**Written exercise**. Reproduce the lines below word for word, starting at the line that contains "purple triangle: moved 2 px left, 1 px down" and continuing through the last line, with both ends included. Leave out the pictures.
BEGIN Excerpted data
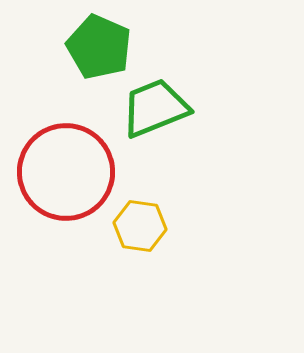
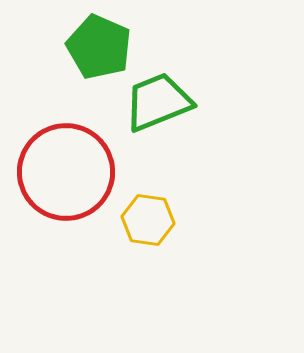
green trapezoid: moved 3 px right, 6 px up
yellow hexagon: moved 8 px right, 6 px up
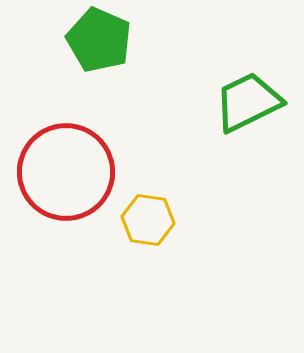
green pentagon: moved 7 px up
green trapezoid: moved 90 px right; rotated 4 degrees counterclockwise
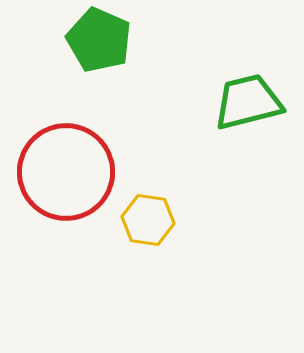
green trapezoid: rotated 12 degrees clockwise
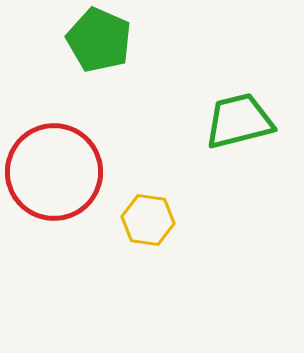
green trapezoid: moved 9 px left, 19 px down
red circle: moved 12 px left
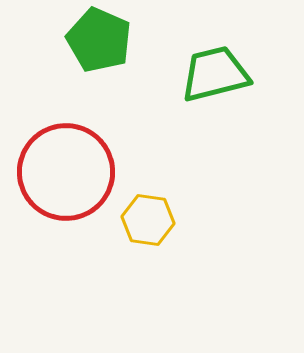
green trapezoid: moved 24 px left, 47 px up
red circle: moved 12 px right
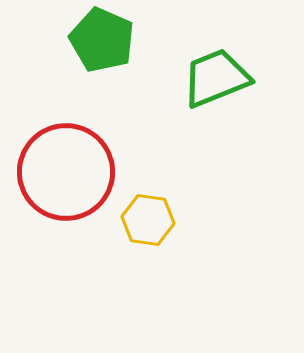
green pentagon: moved 3 px right
green trapezoid: moved 1 px right, 4 px down; rotated 8 degrees counterclockwise
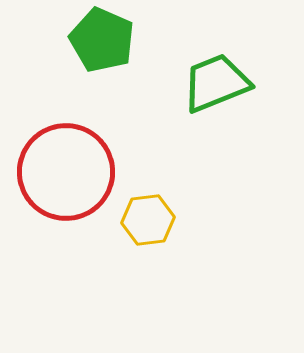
green trapezoid: moved 5 px down
yellow hexagon: rotated 15 degrees counterclockwise
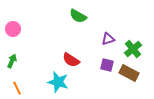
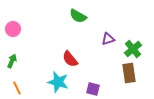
red semicircle: moved 1 px left, 1 px up; rotated 18 degrees clockwise
purple square: moved 14 px left, 24 px down
brown rectangle: rotated 54 degrees clockwise
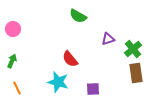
brown rectangle: moved 7 px right
purple square: rotated 16 degrees counterclockwise
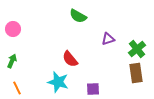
green cross: moved 4 px right
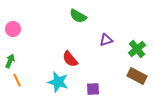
purple triangle: moved 2 px left, 1 px down
green arrow: moved 2 px left
brown rectangle: moved 1 px right, 3 px down; rotated 54 degrees counterclockwise
orange line: moved 8 px up
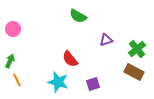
brown rectangle: moved 3 px left, 4 px up
purple square: moved 5 px up; rotated 16 degrees counterclockwise
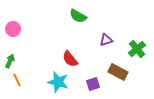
brown rectangle: moved 16 px left
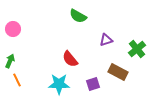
cyan star: moved 1 px right, 2 px down; rotated 15 degrees counterclockwise
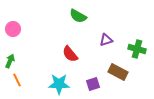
green cross: rotated 36 degrees counterclockwise
red semicircle: moved 5 px up
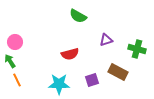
pink circle: moved 2 px right, 13 px down
red semicircle: rotated 66 degrees counterclockwise
green arrow: rotated 56 degrees counterclockwise
purple square: moved 1 px left, 4 px up
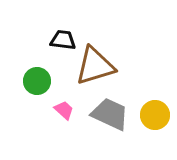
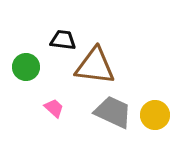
brown triangle: rotated 24 degrees clockwise
green circle: moved 11 px left, 14 px up
pink trapezoid: moved 10 px left, 2 px up
gray trapezoid: moved 3 px right, 2 px up
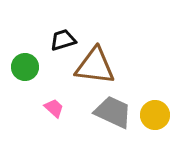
END Excerpted data
**Expected answer**.
purple triangle: moved 2 px left, 1 px down
green arrow: moved 2 px left
brown rectangle: moved 1 px right, 3 px down; rotated 54 degrees counterclockwise
orange line: moved 8 px up
brown rectangle: moved 3 px left, 4 px up
purple square: moved 5 px up; rotated 16 degrees counterclockwise
brown rectangle: moved 16 px left
cyan star: moved 1 px right, 2 px down; rotated 15 degrees counterclockwise
green cross: rotated 36 degrees counterclockwise
red semicircle: moved 5 px up
pink circle: moved 2 px right, 13 px down
red semicircle: rotated 66 degrees counterclockwise
green arrow: rotated 56 degrees counterclockwise
purple square: moved 1 px left, 4 px up
brown triangle: rotated 24 degrees clockwise
green circle: moved 11 px left, 14 px up
pink trapezoid: moved 10 px left, 2 px up
gray trapezoid: moved 3 px right, 2 px up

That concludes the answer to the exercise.